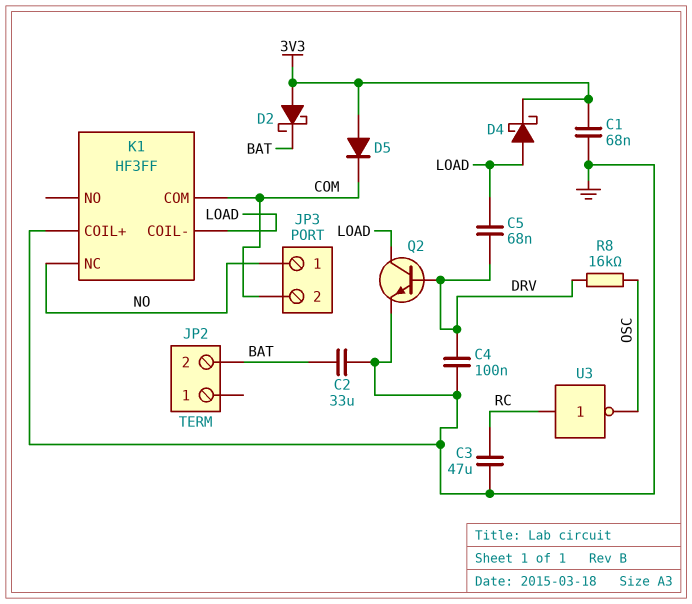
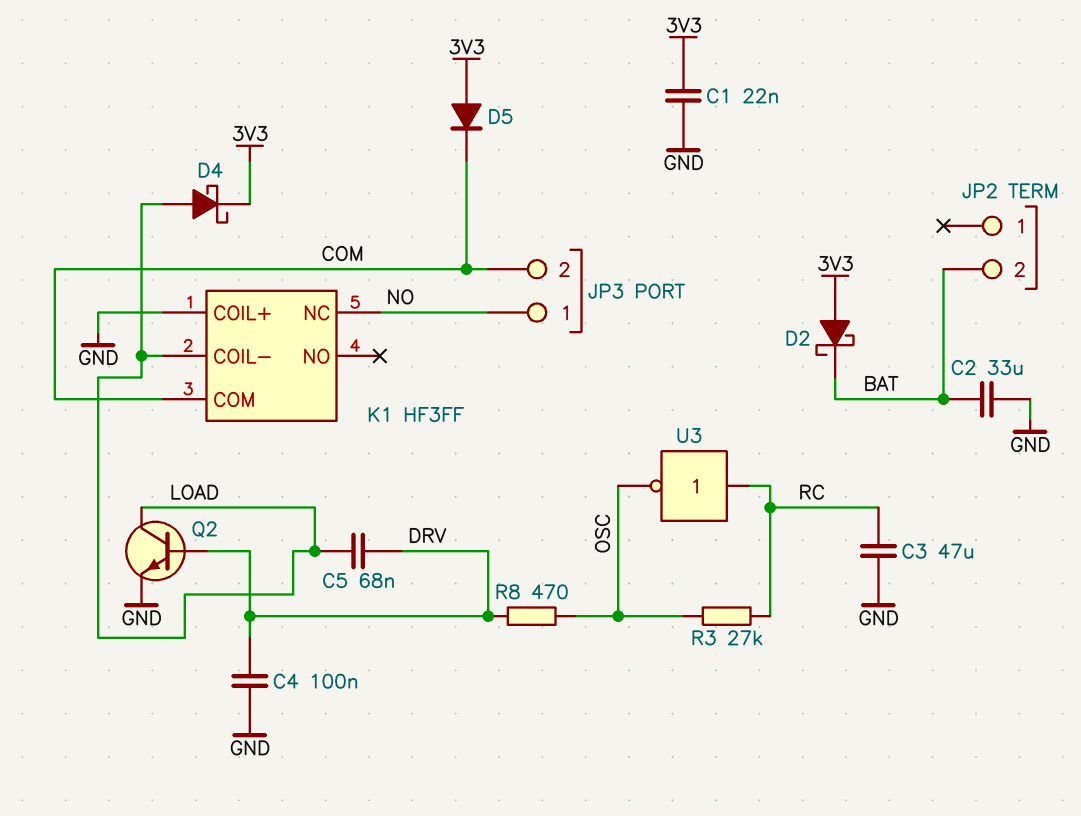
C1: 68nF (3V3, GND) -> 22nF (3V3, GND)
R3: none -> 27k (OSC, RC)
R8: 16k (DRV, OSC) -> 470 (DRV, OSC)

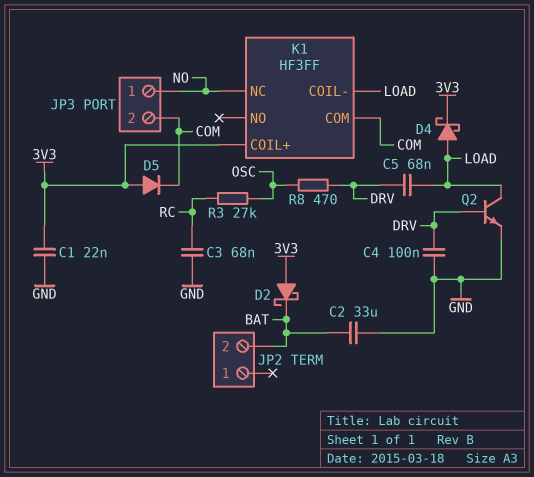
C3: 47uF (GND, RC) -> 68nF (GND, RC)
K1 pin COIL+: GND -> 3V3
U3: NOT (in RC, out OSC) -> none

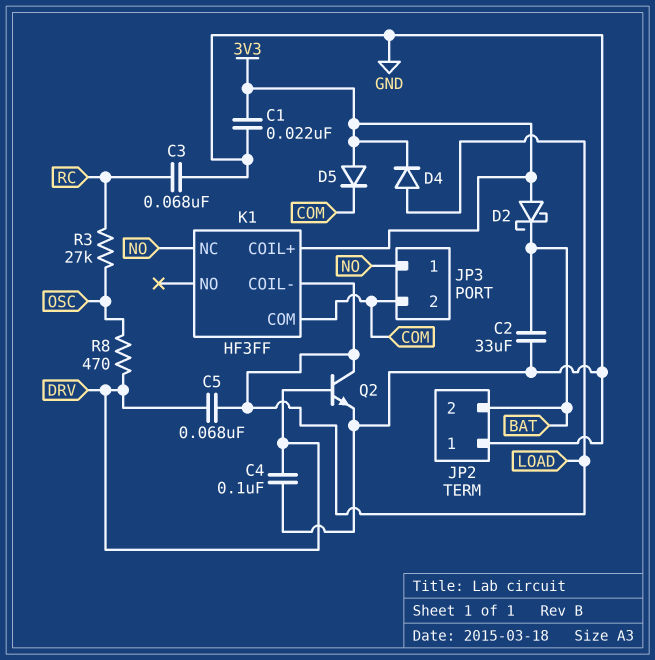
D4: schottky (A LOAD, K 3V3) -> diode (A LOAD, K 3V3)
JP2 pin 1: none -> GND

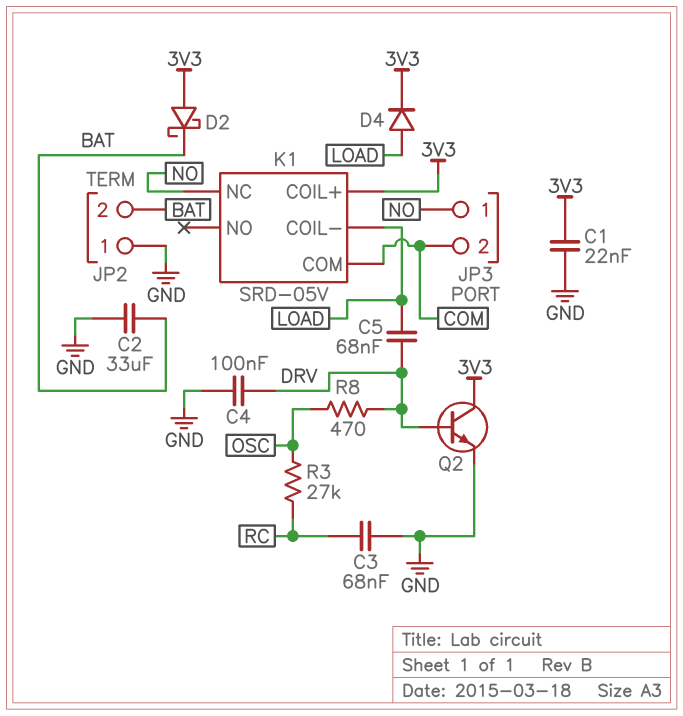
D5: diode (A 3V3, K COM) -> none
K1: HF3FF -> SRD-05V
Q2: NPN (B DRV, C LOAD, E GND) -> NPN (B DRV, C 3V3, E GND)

*EXERCISE BRIEF:*
Nothing but the lines from the one containing "R3: none -> 27k (OSC, RC)" through the end of the listing is to be output, and those lines are to be output exactly, pictures excluded.

*WORKED SOLUTION:*
R3: none -> 27k (OSC, RC)
R8: 16k (DRV, OSC) -> 470 (DRV, OSC)

C3: 47uF (GND, RC) -> 68nF (GND, RC)
K1 pin COIL+: GND -> 3V3
U3: NOT (in RC, out OSC) -> none

D4: schottky (A LOAD, K 3V3) -> diode (A LOAD, K 3V3)
JP2 pin 1: none -> GND

D5: diode (A 3V3, K COM) -> none
K1: HF3FF -> SRD-05V
Q2: NPN (B DRV, C LOAD, E GND) -> NPN (B DRV, C 3V3, E GND)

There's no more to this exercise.